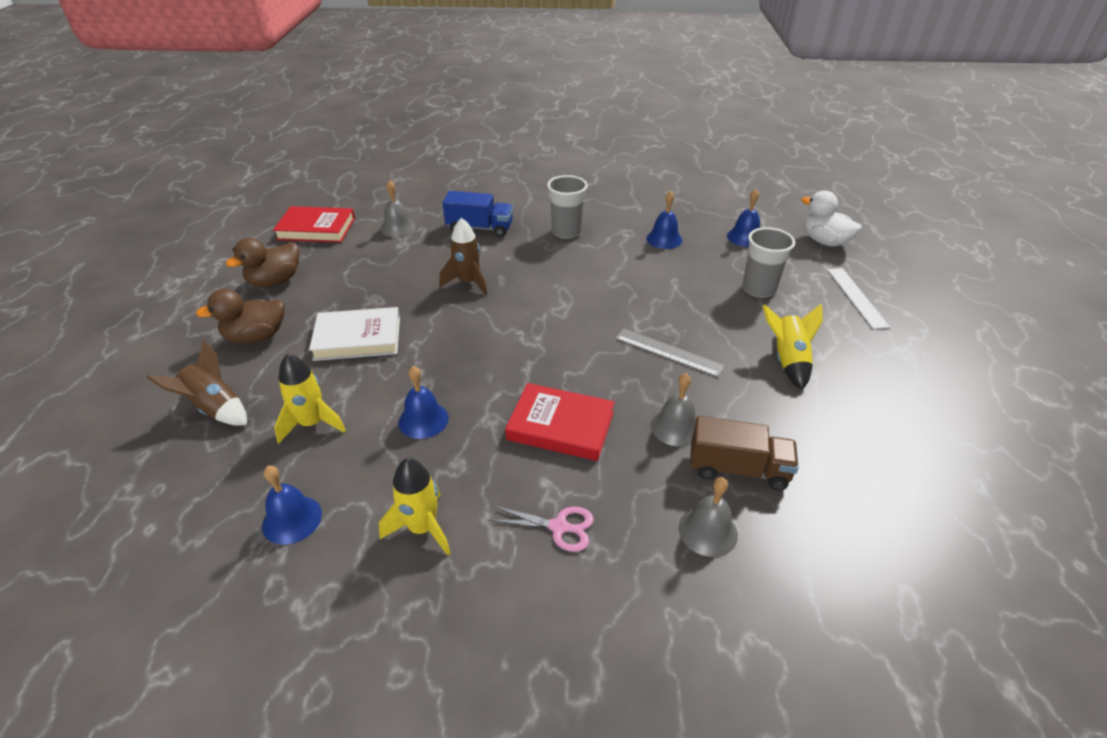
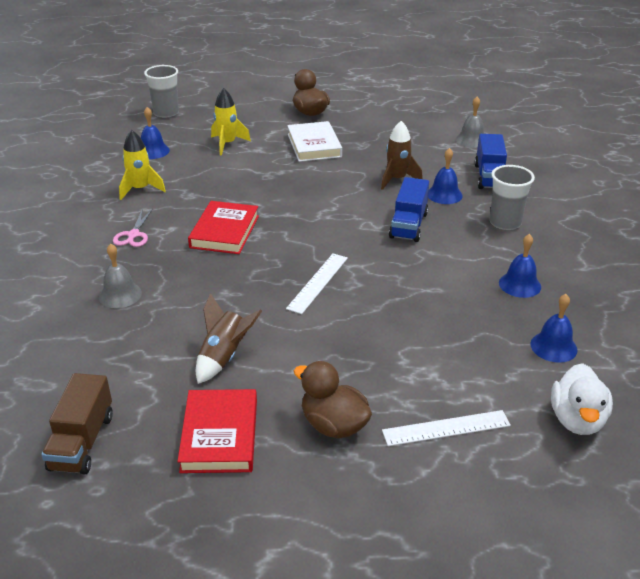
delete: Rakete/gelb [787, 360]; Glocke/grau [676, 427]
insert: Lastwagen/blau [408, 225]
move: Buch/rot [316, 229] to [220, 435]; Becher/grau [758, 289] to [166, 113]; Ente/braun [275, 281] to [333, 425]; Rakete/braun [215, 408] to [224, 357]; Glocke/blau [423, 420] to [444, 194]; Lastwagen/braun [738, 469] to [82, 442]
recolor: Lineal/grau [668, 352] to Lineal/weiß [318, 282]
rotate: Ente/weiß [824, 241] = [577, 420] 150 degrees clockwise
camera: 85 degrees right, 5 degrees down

# # #

**Work item**
The required answer is the material repeated exactly, with no images in it.

**Response area**
delete: Rakete/gelb [787, 360]; Glocke/grau [676, 427]
insert: Lastwagen/blau [408, 225]
move: Buch/rot [316, 229] to [220, 435]; Becher/grau [758, 289] to [166, 113]; Ente/braun [275, 281] to [333, 425]; Rakete/braun [215, 408] to [224, 357]; Glocke/blau [423, 420] to [444, 194]; Lastwagen/braun [738, 469] to [82, 442]
recolor: Lineal/grau [668, 352] to Lineal/weiß [318, 282]
rotate: Ente/weiß [824, 241] = [577, 420] 150 degrees clockwise
camera: 85 degrees right, 5 degrees down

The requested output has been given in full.